Exercise objective
In the entries below, the line with "R109: 18k (DGND, n14) -> 3k (DGND, n14)" marks the start. Return it and every following line exactly, ending with the last.

Dataset content
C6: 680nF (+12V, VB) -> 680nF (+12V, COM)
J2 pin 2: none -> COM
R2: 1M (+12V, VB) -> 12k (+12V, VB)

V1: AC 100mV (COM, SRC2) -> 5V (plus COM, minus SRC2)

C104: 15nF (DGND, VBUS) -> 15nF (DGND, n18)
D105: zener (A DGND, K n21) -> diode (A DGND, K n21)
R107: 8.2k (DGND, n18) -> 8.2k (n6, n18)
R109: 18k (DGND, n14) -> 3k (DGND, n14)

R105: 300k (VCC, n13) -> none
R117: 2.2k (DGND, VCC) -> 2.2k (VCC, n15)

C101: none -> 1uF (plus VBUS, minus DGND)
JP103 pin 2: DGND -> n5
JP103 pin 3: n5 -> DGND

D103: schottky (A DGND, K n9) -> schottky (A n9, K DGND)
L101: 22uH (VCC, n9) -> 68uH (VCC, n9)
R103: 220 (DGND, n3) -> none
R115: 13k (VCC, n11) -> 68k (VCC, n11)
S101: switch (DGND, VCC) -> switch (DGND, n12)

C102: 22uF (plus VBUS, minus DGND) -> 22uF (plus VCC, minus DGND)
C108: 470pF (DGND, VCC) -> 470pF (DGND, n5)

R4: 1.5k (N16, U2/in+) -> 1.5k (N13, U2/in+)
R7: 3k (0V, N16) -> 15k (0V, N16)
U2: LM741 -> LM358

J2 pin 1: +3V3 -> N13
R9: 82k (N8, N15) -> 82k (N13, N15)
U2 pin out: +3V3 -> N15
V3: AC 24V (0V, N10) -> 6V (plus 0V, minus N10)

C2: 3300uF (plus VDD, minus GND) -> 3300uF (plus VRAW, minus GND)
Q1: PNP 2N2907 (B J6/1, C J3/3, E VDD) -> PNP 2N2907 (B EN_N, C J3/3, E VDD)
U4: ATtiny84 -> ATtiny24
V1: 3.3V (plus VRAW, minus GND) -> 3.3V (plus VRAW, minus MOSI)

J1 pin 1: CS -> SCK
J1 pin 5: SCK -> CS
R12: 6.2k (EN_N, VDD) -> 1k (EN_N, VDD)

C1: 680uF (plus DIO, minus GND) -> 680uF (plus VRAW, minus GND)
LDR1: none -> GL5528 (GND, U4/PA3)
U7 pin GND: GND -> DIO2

Reply
R109: 18k (DGND, n14) -> 3k (DGND, n14)

R105: 300k (VCC, n13) -> none
R117: 2.2k (DGND, VCC) -> 2.2k (VCC, n15)

C101: none -> 1uF (plus VBUS, minus DGND)
JP103 pin 2: DGND -> n5
JP103 pin 3: n5 -> DGND

D103: schottky (A DGND, K n9) -> schottky (A n9, K DGND)
L101: 22uH (VCC, n9) -> 68uH (VCC, n9)
R103: 220 (DGND, n3) -> none
R115: 13k (VCC, n11) -> 68k (VCC, n11)
S101: switch (DGND, VCC) -> switch (DGND, n12)

C102: 22uF (plus VBUS, minus DGND) -> 22uF (plus VCC, minus DGND)
C108: 470pF (DGND, VCC) -> 470pF (DGND, n5)

R4: 1.5k (N16, U2/in+) -> 1.5k (N13, U2/in+)
R7: 3k (0V, N16) -> 15k (0V, N16)
U2: LM741 -> LM358

J2 pin 1: +3V3 -> N13
R9: 82k (N8, N15) -> 82k (N13, N15)
U2 pin out: +3V3 -> N15
V3: AC 24V (0V, N10) -> 6V (plus 0V, minus N10)

C2: 3300uF (plus VDD, minus GND) -> 3300uF (plus VRAW, minus GND)
Q1: PNP 2N2907 (B J6/1, C J3/3, E VDD) -> PNP 2N2907 (B EN_N, C J3/3, E VDD)
U4: ATtiny84 -> ATtiny24
V1: 3.3V (plus VRAW, minus GND) -> 3.3V (plus VRAW, minus MOSI)

J1 pin 1: CS -> SCK
J1 pin 5: SCK -> CS
R12: 6.2k (EN_N, VDD) -> 1k (EN_N, VDD)

C1: 680uF (plus DIO, minus GND) -> 680uF (plus VRAW, minus GND)
LDR1: none -> GL5528 (GND, U4/PA3)
U7 pin GND: GND -> DIO2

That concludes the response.